WORK TO COMPLETE: State only how many lines of the records contain the string "degrees".

——————

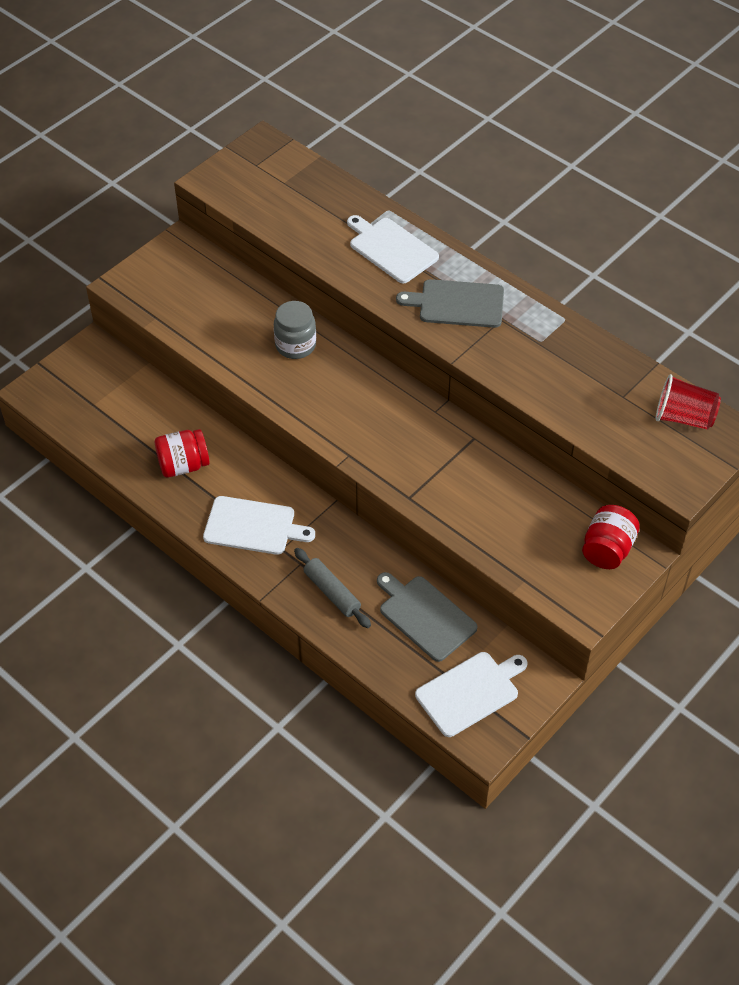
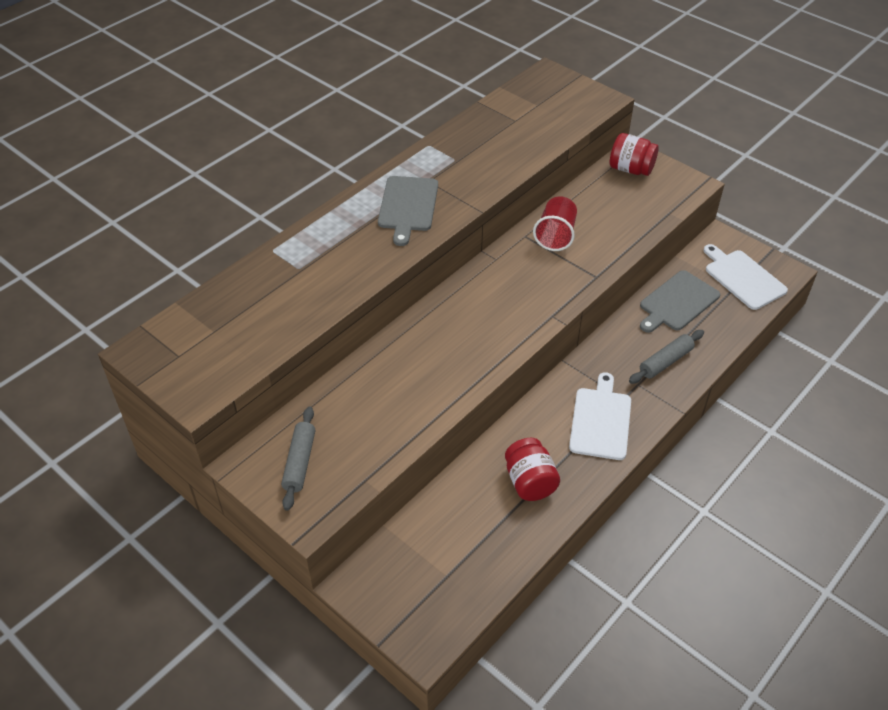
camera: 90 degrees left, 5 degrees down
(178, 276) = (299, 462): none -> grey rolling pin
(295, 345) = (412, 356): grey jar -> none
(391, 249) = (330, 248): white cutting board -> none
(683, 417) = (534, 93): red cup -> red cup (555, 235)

——————

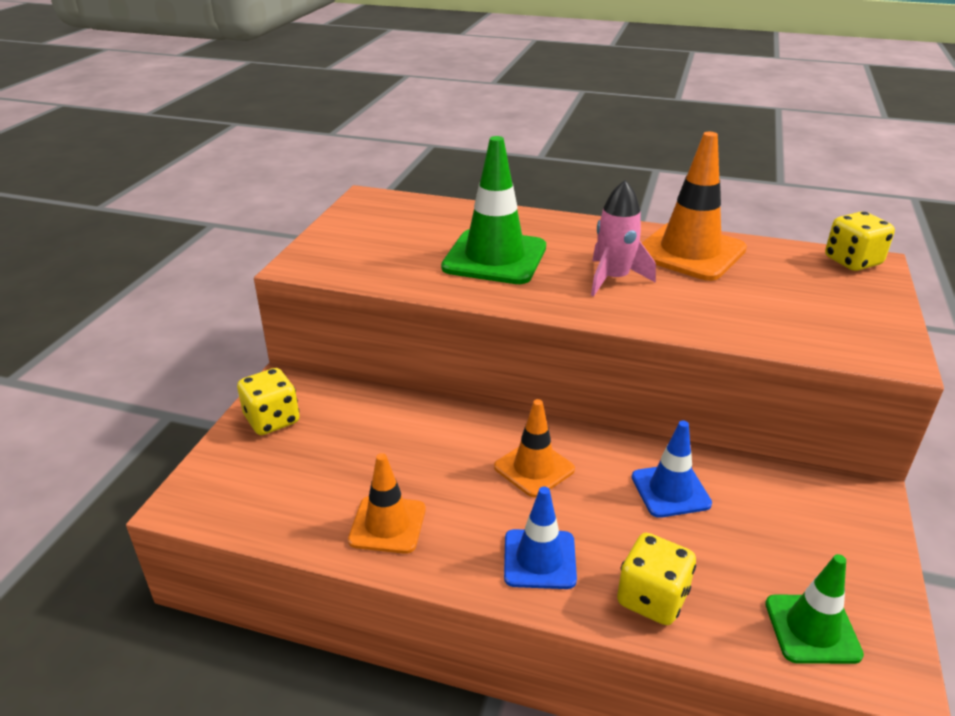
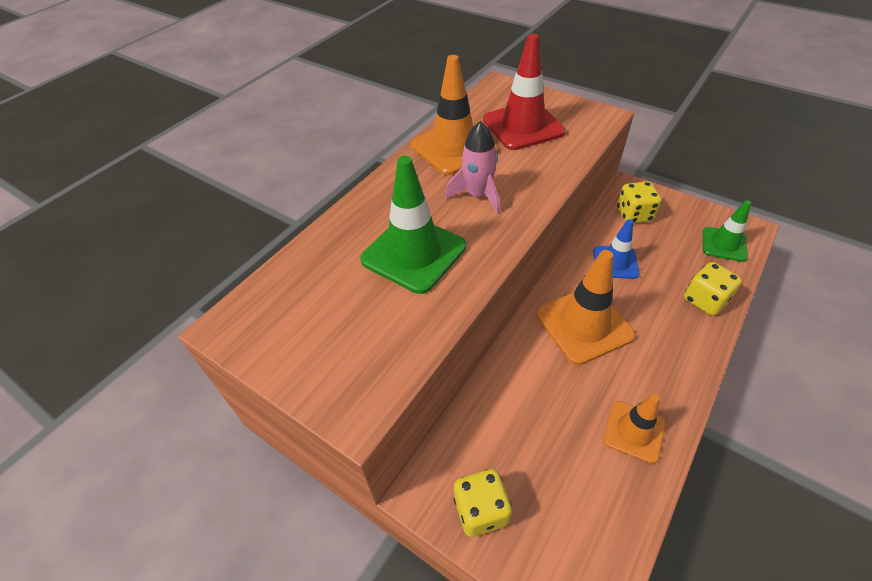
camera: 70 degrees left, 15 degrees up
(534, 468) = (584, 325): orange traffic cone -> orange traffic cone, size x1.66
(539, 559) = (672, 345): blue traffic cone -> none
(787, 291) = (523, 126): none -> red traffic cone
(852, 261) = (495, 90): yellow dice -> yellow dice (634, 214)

——————

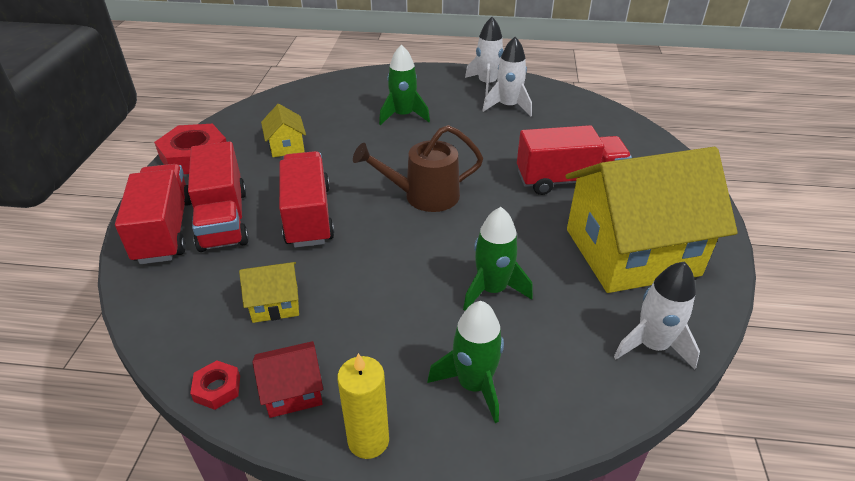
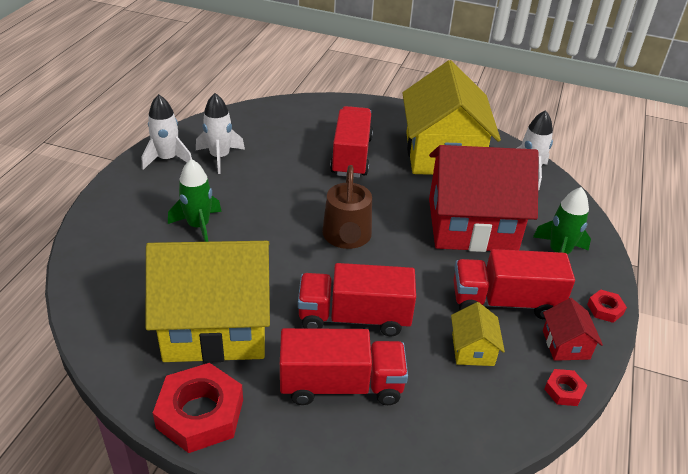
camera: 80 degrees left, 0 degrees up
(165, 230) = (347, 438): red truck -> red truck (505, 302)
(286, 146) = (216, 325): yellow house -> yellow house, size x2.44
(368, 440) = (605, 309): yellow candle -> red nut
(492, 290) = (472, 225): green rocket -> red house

——————

RESPONSE TO THIS TASK: 3